(ENTRIES PROVIDED Opens)

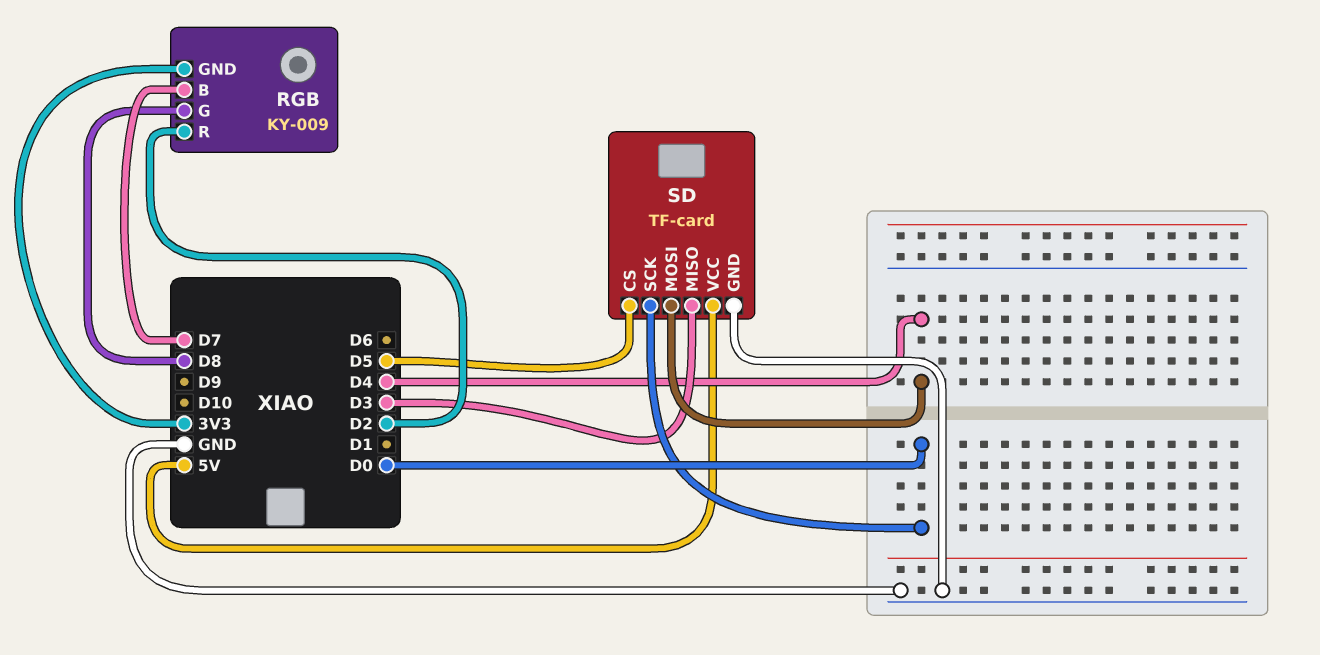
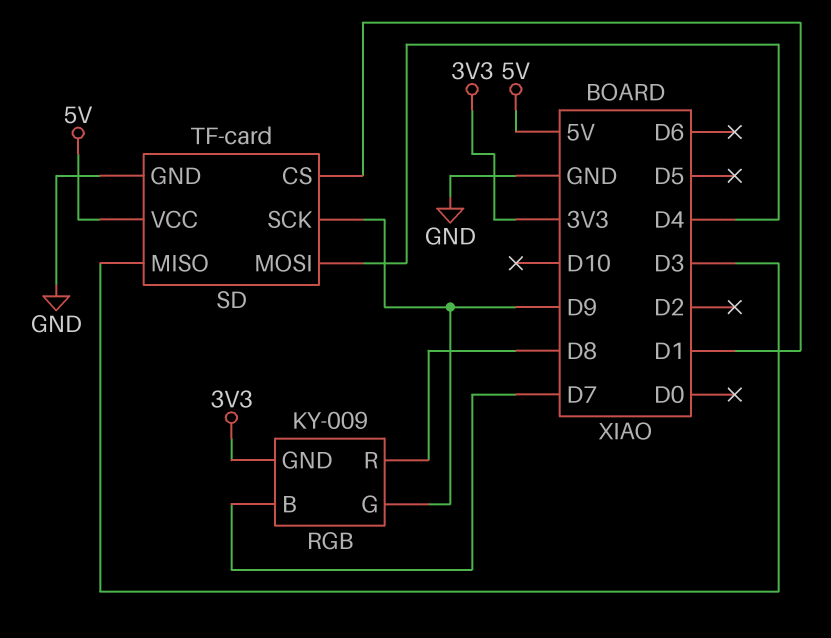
RGB pin G: D8 -> D9
RGB pin R: D2 -> D8
SD pin CS: D5 -> D1
SD pin SCK: D0 -> D9

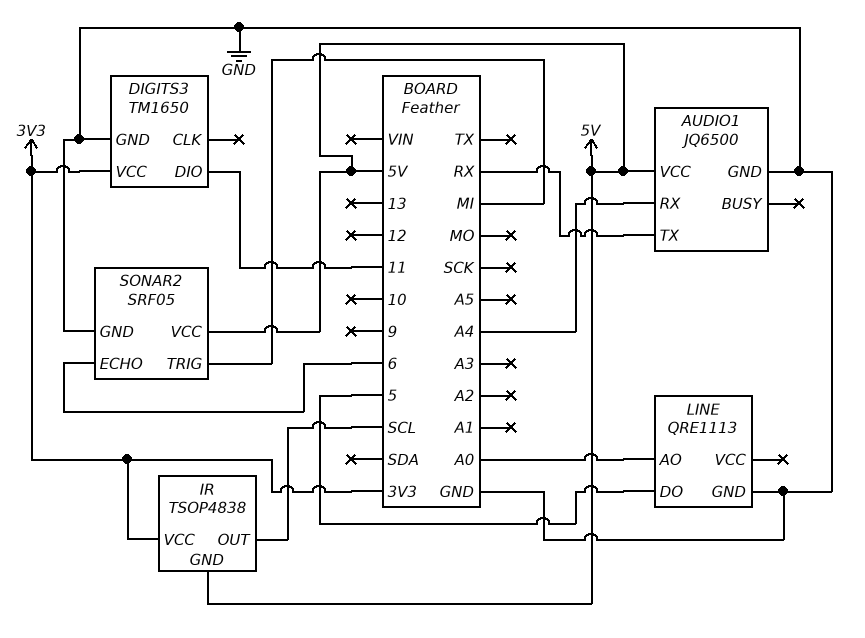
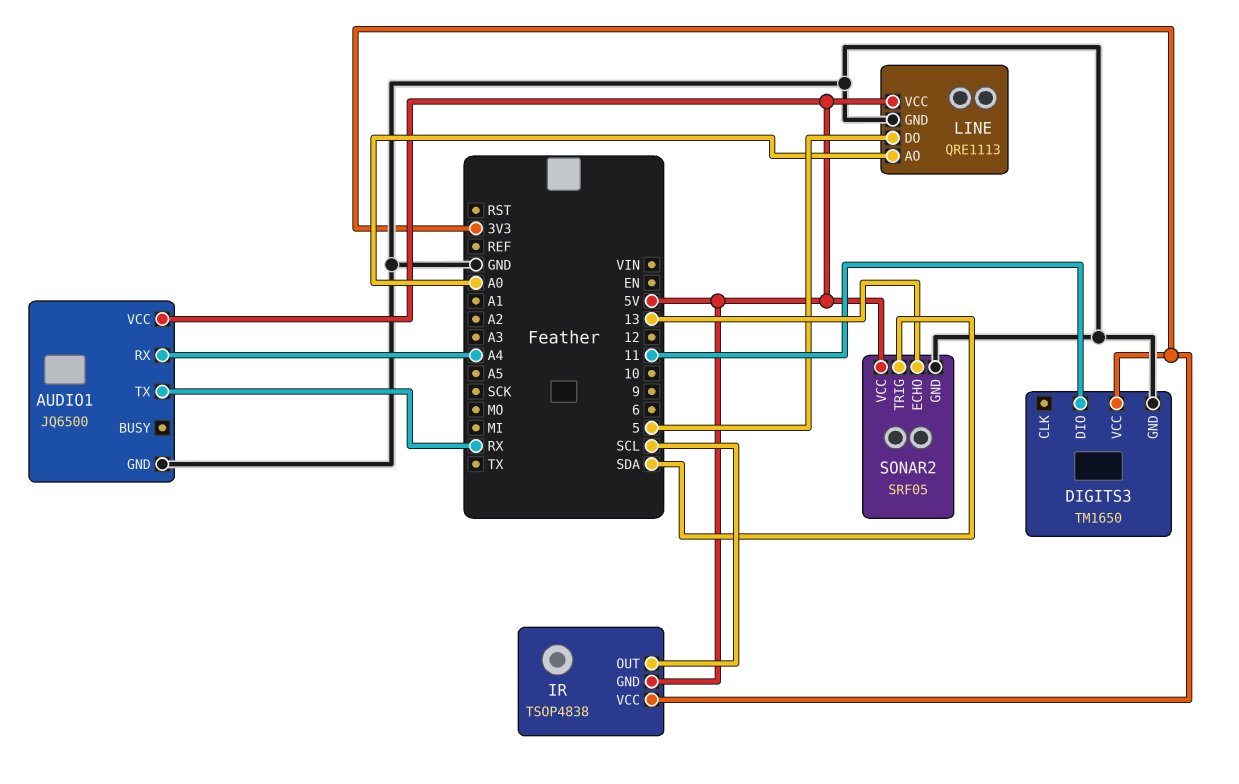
LINE pin VCC: none -> 5V
SONAR2 pin ECHO: 6 -> 13
SONAR2 pin TRIG: MI -> SDA

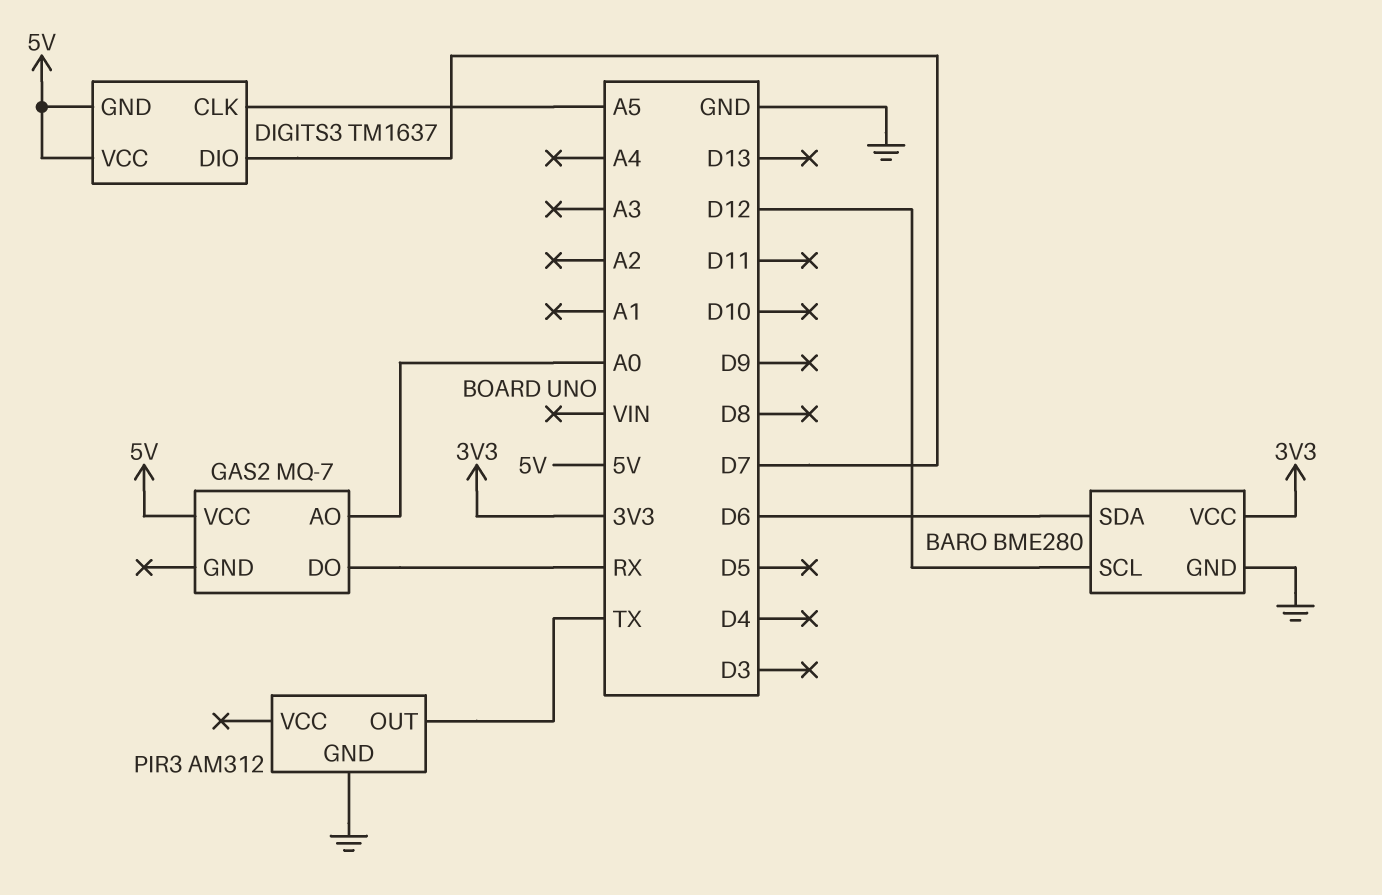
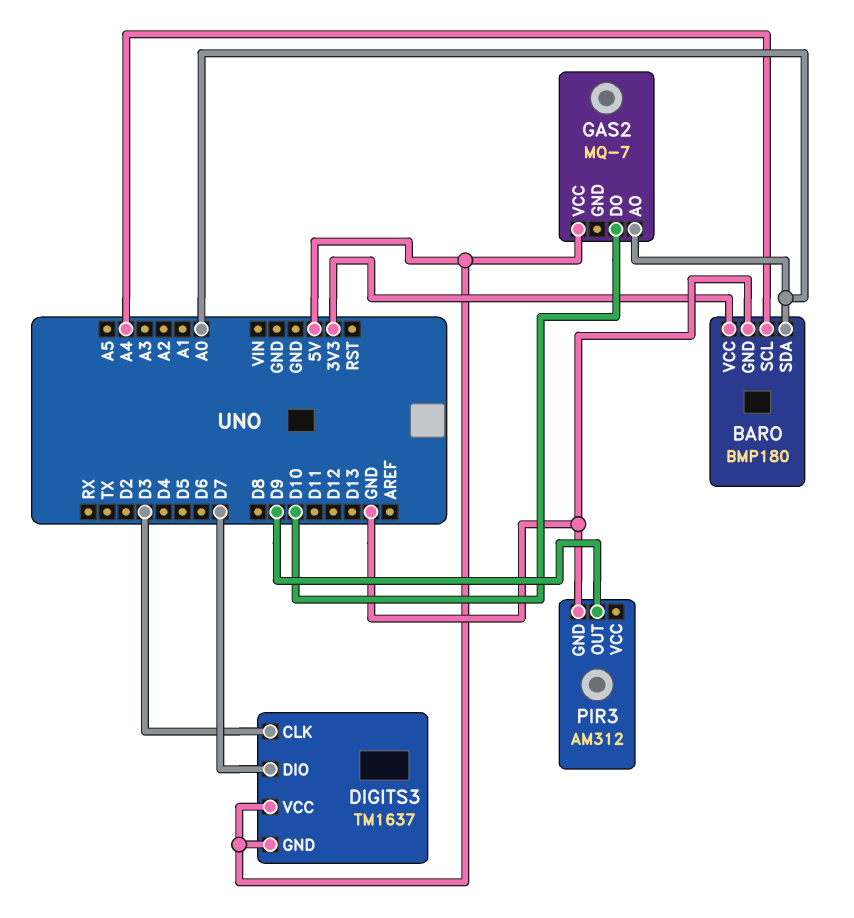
BARO: BME280 -> BMP180
BARO pin SCL: D12 -> A4
BARO pin SDA: D6 -> A0
DIGITS3 pin CLK: A5 -> D3
GAS2 pin DO: RX -> D10
PIR3 pin OUT: TX -> D9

(ENTRIES PROVIDED Closes)

WHAT IS REQUIRED: Give back the entire listing verbatim, without the pictures.

FINISHED EXERCISE:
RGB pin G: D8 -> D9
RGB pin R: D2 -> D8
SD pin CS: D5 -> D1
SD pin SCK: D0 -> D9

LINE pin VCC: none -> 5V
SONAR2 pin ECHO: 6 -> 13
SONAR2 pin TRIG: MI -> SDA

BARO: BME280 -> BMP180
BARO pin SCL: D12 -> A4
BARO pin SDA: D6 -> A0
DIGITS3 pin CLK: A5 -> D3
GAS2 pin DO: RX -> D10
PIR3 pin OUT: TX -> D9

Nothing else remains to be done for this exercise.